● **WHAT THE TASK ASKS**
Return, from the data that follows, each line that holds the word "down".

● **DATA FOR ANALYSIS**
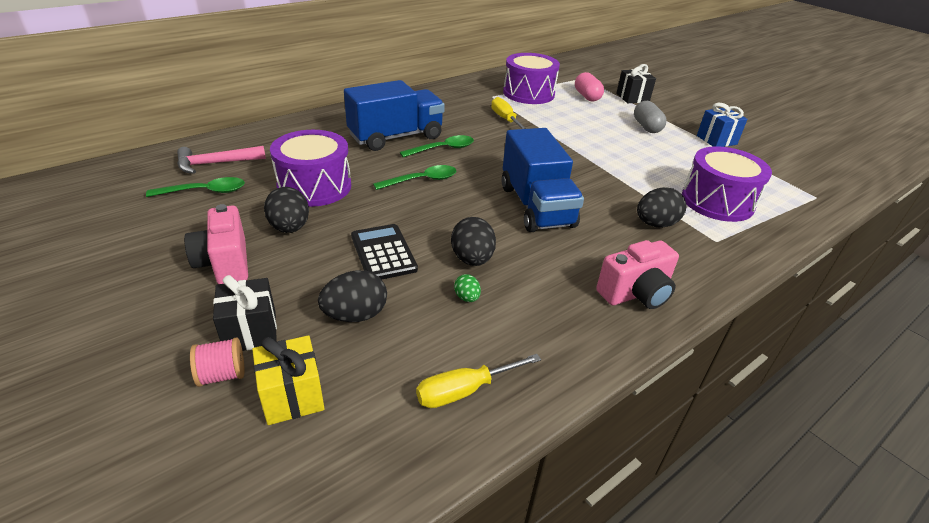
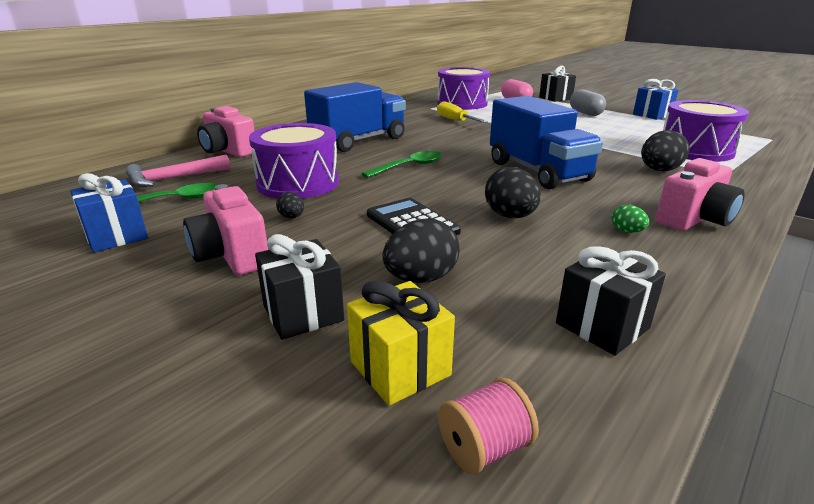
camera: 10 degrees left, 10 degrees down
(149, 226) = (116, 236): none -> blue gift
(222, 375) = (292, 362): pink spool -> pink spool (484, 448)
(274, 134) = (228, 151): none -> pink camera
(290, 228) = (292, 217): black egg -> black egg, size x0.52
(443, 149) = (412, 144): green spoon -> none
(464, 390) = (602, 326): yellow screwdriver -> black gift
(467, 298) = (532, 246): green egg -> green egg (627, 231)

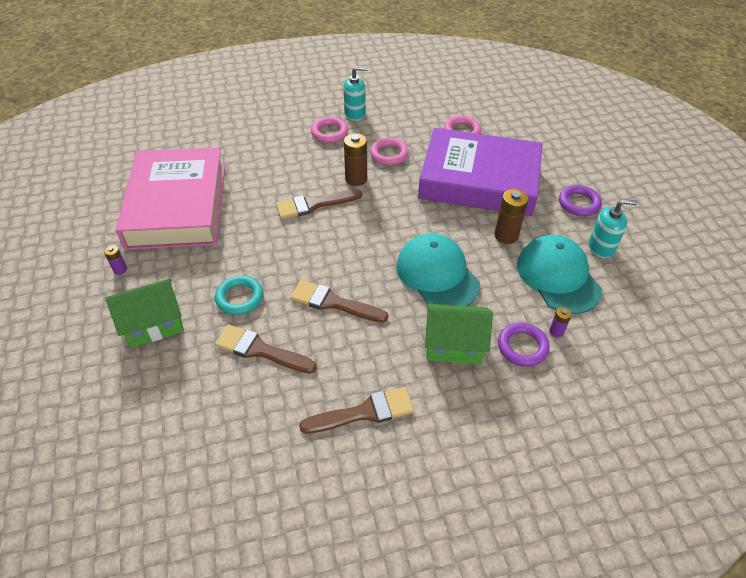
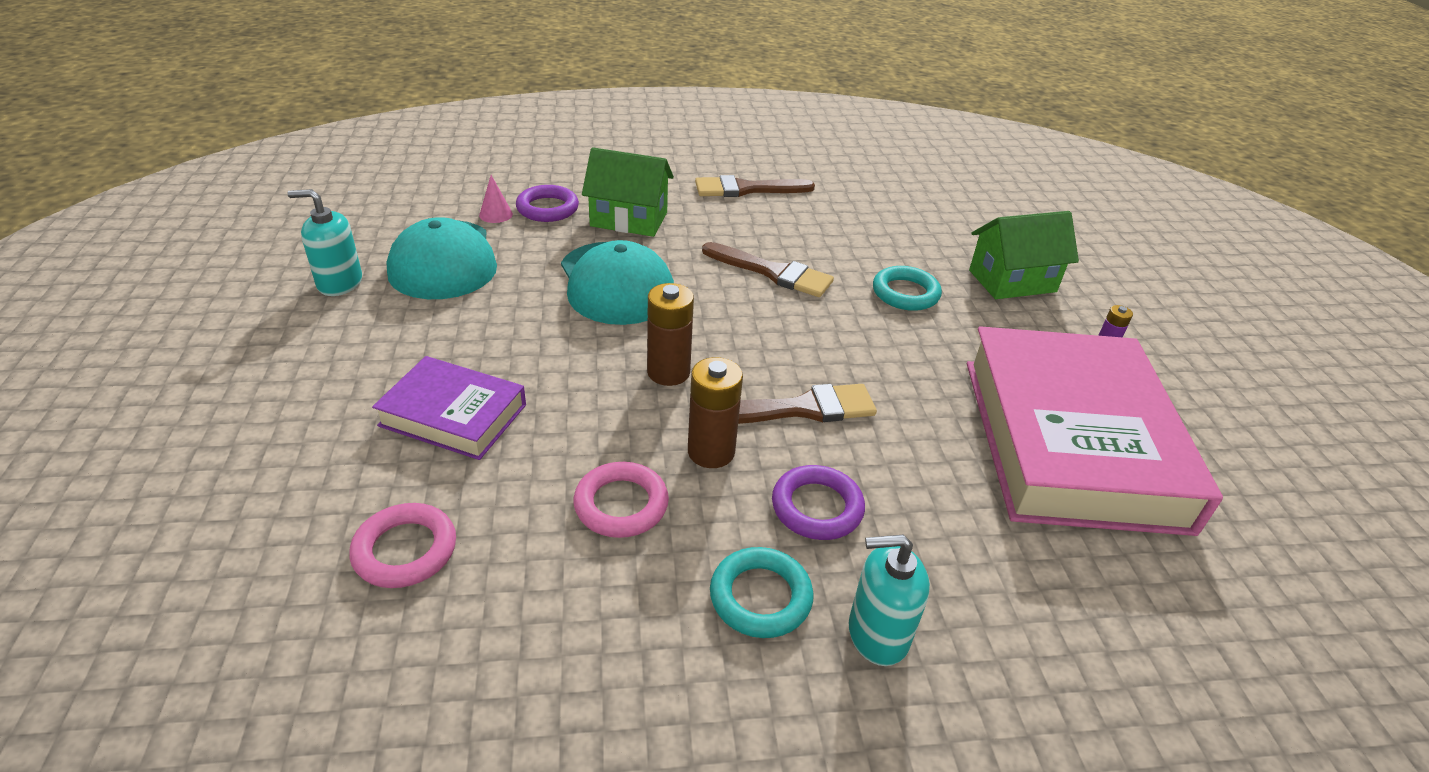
camera: 175 degrees left, 10 degrees down
(260, 350) = (865, 243): brown brush -> none
(329, 133) = (760, 597): pink ring -> turquoise ring
(355, 113) = (678, 666): turquoise soap dispenser -> turquoise soap dispenser (877, 634)
(479, 180) = (453, 415): purple book -> purple book, size x0.50
(506, 236) = (476, 316): brown battery -> brown battery (668, 372)
(556, 331) = (496, 214): purple battery -> pink cone
(579, 203) = (302, 347): purple ring -> purple ring (817, 507)

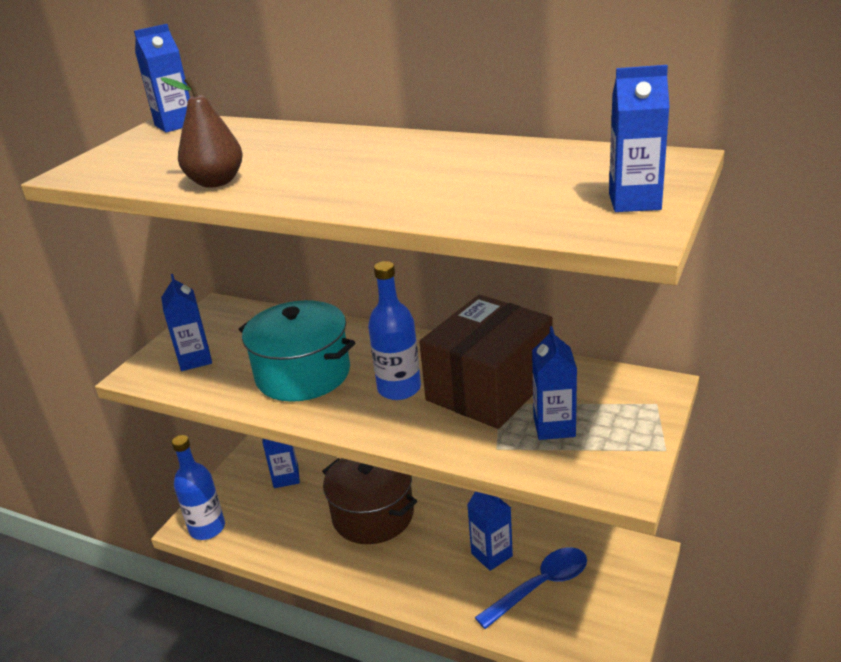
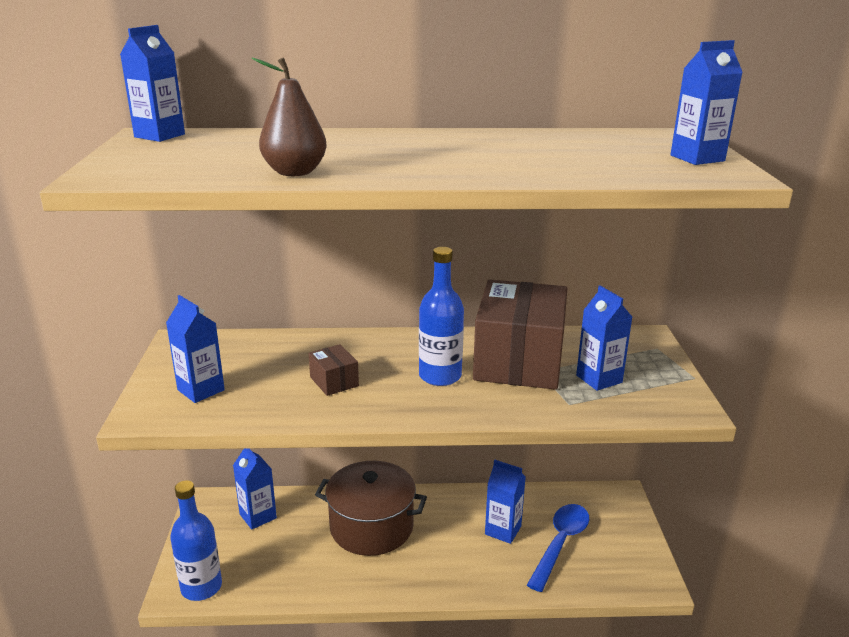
camera: 30 degrees left, 5 degrees down
(303, 374) = (334, 381): turquoise pot -> brown box

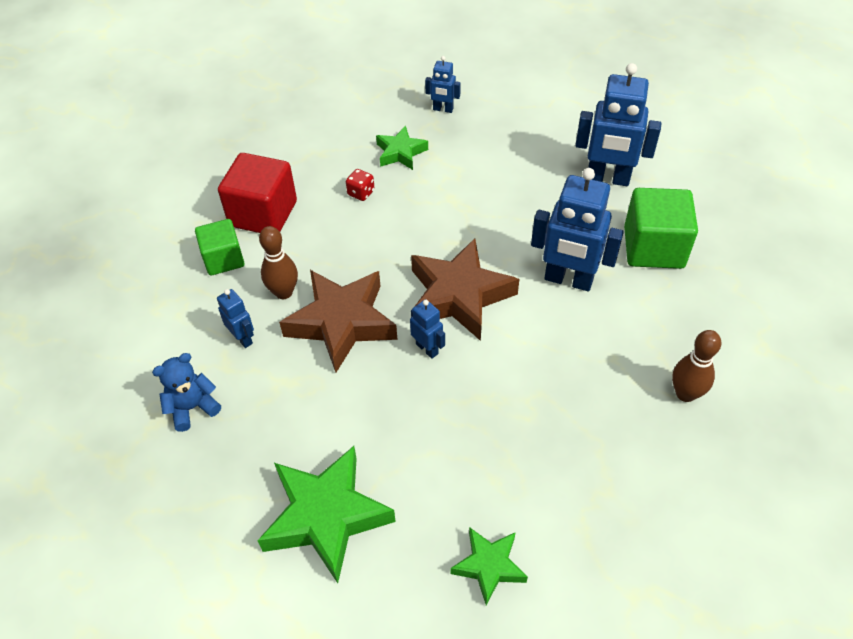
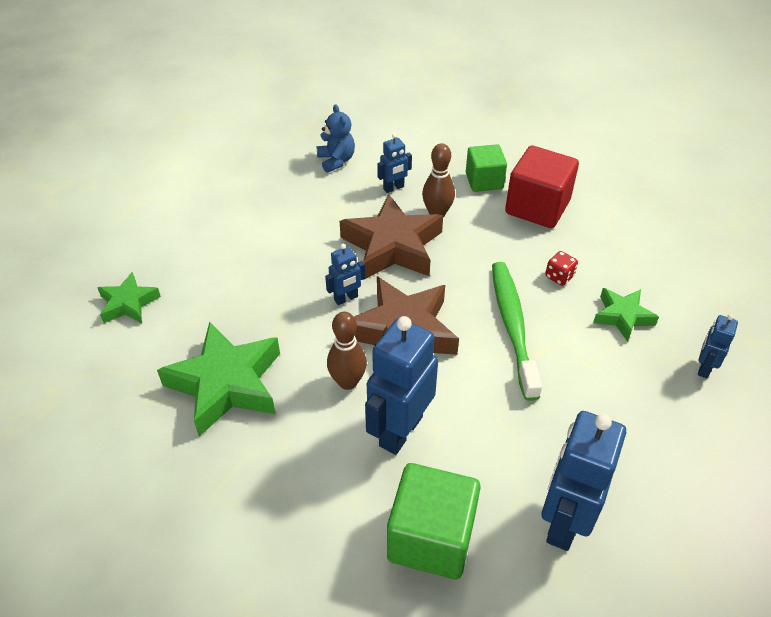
camera: 100 degrees right, 5 degrees down
(326, 516) = (215, 220): green star -> green star (226, 384)
(430, 219) = (512, 326): none -> green toothbrush
(685, 393) = (217, 498): brown bowling pin -> brown bowling pin (347, 382)

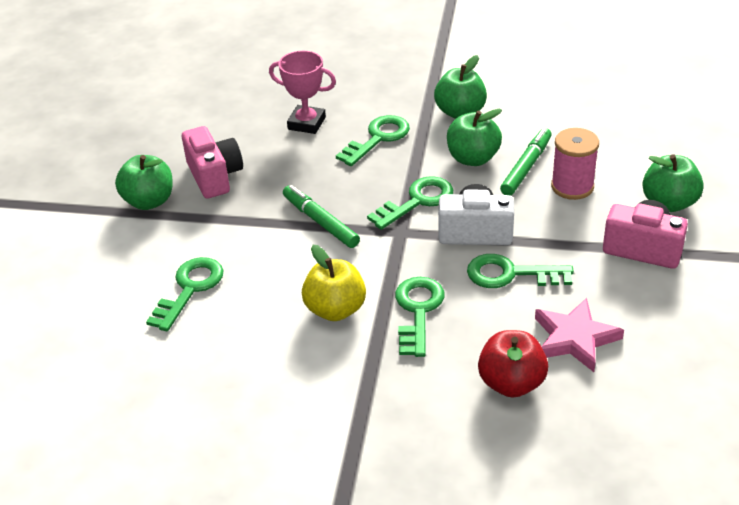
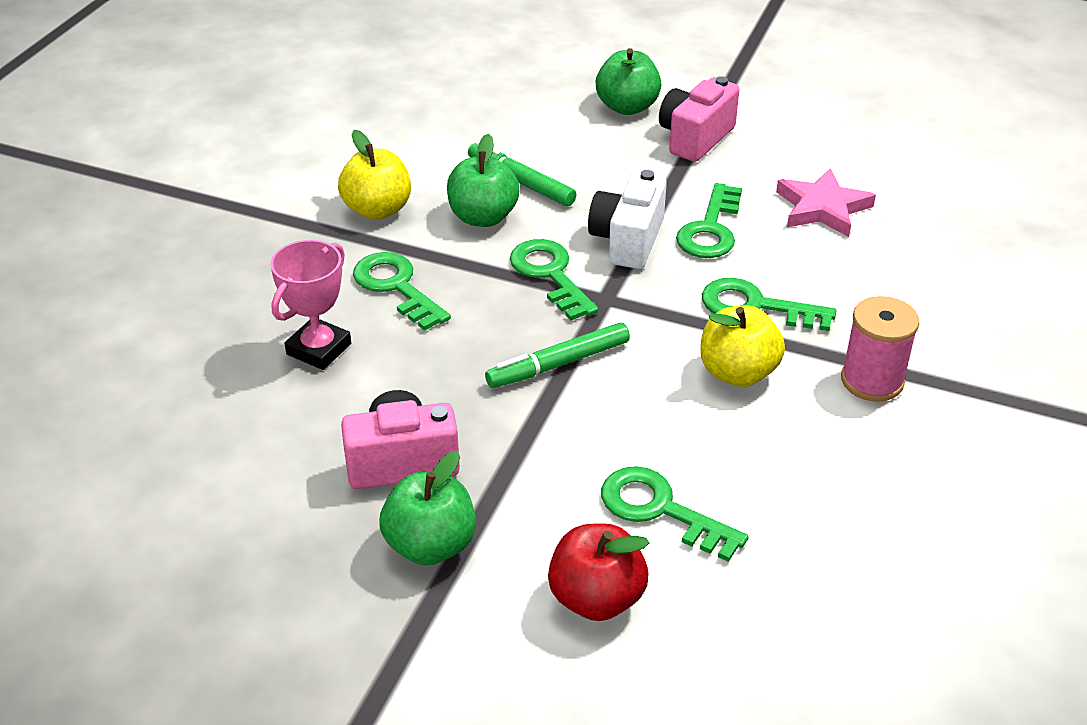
camera: 80 degrees left, 0 degrees up
(460, 112) = (377, 210): green apple -> yellow apple
(511, 383) = (882, 261): red apple -> red apple (596, 598)
(572, 186) = (572, 159): pink spool -> pink spool (872, 381)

● **RESULT**
camera: 10 degrees left, 10 degrees down
camera: 175 degrees left, 10 degrees down
camera: 30 degrees left, 5 degrees down
camera: 100 degrees right, 5 degrees down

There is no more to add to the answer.